[Problem requirements]: Print every line below without adding or leaving out a single word.

►

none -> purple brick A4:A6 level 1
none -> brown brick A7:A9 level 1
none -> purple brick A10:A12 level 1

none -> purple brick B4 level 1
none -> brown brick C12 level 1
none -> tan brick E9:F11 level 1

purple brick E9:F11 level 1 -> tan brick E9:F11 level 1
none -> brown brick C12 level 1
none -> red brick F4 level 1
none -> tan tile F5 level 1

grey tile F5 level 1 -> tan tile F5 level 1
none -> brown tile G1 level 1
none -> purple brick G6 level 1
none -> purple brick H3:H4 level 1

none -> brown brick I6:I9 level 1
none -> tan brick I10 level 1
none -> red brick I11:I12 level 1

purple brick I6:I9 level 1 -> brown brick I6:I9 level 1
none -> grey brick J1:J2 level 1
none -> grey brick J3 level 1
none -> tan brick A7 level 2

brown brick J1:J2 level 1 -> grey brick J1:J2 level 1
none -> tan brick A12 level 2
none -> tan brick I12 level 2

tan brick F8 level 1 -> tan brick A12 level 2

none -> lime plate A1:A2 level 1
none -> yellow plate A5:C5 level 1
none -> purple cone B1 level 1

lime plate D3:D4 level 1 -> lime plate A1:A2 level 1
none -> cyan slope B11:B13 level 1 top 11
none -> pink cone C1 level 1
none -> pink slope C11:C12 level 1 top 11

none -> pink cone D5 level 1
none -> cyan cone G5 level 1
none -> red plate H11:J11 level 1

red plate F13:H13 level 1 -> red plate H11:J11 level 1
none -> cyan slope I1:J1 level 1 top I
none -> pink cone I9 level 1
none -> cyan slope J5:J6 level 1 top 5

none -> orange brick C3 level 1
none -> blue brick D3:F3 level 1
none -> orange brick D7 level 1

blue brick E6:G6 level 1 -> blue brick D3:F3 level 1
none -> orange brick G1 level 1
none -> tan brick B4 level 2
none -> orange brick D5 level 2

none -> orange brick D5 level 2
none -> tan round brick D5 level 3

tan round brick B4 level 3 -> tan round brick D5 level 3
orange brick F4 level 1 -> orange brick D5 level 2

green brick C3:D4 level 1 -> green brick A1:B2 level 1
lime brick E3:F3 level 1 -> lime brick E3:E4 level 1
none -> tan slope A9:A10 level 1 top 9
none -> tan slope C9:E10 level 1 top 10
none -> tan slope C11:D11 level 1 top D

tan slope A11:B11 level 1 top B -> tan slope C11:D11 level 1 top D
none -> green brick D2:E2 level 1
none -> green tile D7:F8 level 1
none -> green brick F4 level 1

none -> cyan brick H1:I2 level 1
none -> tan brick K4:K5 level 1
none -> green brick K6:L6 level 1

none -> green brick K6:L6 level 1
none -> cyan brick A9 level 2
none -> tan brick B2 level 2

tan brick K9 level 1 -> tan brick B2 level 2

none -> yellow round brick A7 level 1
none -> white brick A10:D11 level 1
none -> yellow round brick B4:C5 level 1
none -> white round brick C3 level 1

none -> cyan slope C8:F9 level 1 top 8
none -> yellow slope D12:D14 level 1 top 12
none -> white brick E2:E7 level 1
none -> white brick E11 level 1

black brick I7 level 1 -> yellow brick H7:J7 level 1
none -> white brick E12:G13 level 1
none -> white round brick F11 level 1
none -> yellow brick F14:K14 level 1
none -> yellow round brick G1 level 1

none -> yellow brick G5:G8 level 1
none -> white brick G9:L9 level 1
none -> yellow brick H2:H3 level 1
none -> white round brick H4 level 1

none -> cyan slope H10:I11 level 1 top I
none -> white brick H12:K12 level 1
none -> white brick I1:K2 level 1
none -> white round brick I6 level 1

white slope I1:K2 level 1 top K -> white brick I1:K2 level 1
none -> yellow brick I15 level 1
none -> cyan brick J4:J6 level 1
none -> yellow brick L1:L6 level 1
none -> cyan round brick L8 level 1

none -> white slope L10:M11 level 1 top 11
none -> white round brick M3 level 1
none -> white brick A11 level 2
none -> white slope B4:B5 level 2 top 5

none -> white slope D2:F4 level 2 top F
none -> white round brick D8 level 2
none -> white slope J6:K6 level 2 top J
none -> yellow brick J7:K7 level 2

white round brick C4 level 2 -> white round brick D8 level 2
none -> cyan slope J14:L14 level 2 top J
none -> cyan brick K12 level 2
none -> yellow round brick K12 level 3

◄

[Answer for the task]:
none -> purple brick A4:A6 level 1
none -> brown brick A7:A9 level 1
none -> purple brick A10:A12 level 1

none -> purple brick B4 level 1
none -> brown brick C12 level 1
none -> tan brick E9:F11 level 1

purple brick E9:F11 level 1 -> tan brick E9:F11 level 1
none -> brown brick C12 level 1
none -> red brick F4 level 1
none -> tan tile F5 level 1

grey tile F5 level 1 -> tan tile F5 level 1
none -> brown tile G1 level 1
none -> purple brick G6 level 1
none -> purple brick H3:H4 level 1

none -> brown brick I6:I9 level 1
none -> tan brick I10 level 1
none -> red brick I11:I12 level 1

purple brick I6:I9 level 1 -> brown brick I6:I9 level 1
none -> grey brick J1:J2 level 1
none -> grey brick J3 level 1
none -> tan brick A7 level 2

brown brick J1:J2 level 1 -> grey brick J1:J2 level 1
none -> tan brick A12 level 2
none -> tan brick I12 level 2

tan brick F8 level 1 -> tan brick A12 level 2

none -> lime plate A1:A2 level 1
none -> yellow plate A5:C5 level 1
none -> purple cone B1 level 1

lime plate D3:D4 level 1 -> lime plate A1:A2 level 1
none -> cyan slope B11:B13 level 1 top 11
none -> pink cone C1 level 1
none -> pink slope C11:C12 level 1 top 11

none -> pink cone D5 level 1
none -> cyan cone G5 level 1
none -> red plate H11:J11 level 1

red plate F13:H13 level 1 -> red plate H11:J11 level 1
none -> cyan slope I1:J1 level 1 top I
none -> pink cone I9 level 1
none -> cyan slope J5:J6 level 1 top 5

none -> orange brick C3 level 1
none -> blue brick D3:F3 level 1
none -> orange brick D7 level 1

blue brick E6:G6 level 1 -> blue brick D3:F3 level 1
none -> orange brick G1 level 1
none -> tan brick B4 level 2
none -> orange brick D5 level 2

none -> orange brick D5 level 2
none -> tan round brick D5 level 3

tan round brick B4 level 3 -> tan round brick D5 level 3
orange brick F4 level 1 -> orange brick D5 level 2

green brick C3:D4 level 1 -> green brick A1:B2 level 1
lime brick E3:F3 level 1 -> lime brick E3:E4 level 1
none -> tan slope A9:A10 level 1 top 9
none -> tan slope C9:E10 level 1 top 10
none -> tan slope C11:D11 level 1 top D

tan slope A11:B11 level 1 top B -> tan slope C11:D11 level 1 top D
none -> green brick D2:E2 level 1
none -> green tile D7:F8 level 1
none -> green brick F4 level 1

none -> cyan brick H1:I2 level 1
none -> tan brick K4:K5 level 1
none -> green brick K6:L6 level 1

none -> green brick K6:L6 level 1
none -> cyan brick A9 level 2
none -> tan brick B2 level 2

tan brick K9 level 1 -> tan brick B2 level 2

none -> yellow round brick A7 level 1
none -> white brick A10:D11 level 1
none -> yellow round brick B4:C5 level 1
none -> white round brick C3 level 1

none -> cyan slope C8:F9 level 1 top 8
none -> yellow slope D12:D14 level 1 top 12
none -> white brick E2:E7 level 1
none -> white brick E11 level 1

black brick I7 level 1 -> yellow brick H7:J7 level 1
none -> white brick E12:G13 level 1
none -> white round brick F11 level 1
none -> yellow brick F14:K14 level 1
none -> yellow round brick G1 level 1

none -> yellow brick G5:G8 level 1
none -> white brick G9:L9 level 1
none -> yellow brick H2:H3 level 1
none -> white round brick H4 level 1

none -> cyan slope H10:I11 level 1 top I
none -> white brick H12:K12 level 1
none -> white brick I1:K2 level 1
none -> white round brick I6 level 1

white slope I1:K2 level 1 top K -> white brick I1:K2 level 1
none -> yellow brick I15 level 1
none -> cyan brick J4:J6 level 1
none -> yellow brick L1:L6 level 1
none -> cyan round brick L8 level 1

none -> white slope L10:M11 level 1 top 11
none -> white round brick M3 level 1
none -> white brick A11 level 2
none -> white slope B4:B5 level 2 top 5

none -> white slope D2:F4 level 2 top F
none -> white round brick D8 level 2
none -> white slope J6:K6 level 2 top J
none -> yellow brick J7:K7 level 2

white round brick C4 level 2 -> white round brick D8 level 2
none -> cyan slope J14:L14 level 2 top J
none -> cyan brick K12 level 2
none -> yellow round brick K12 level 3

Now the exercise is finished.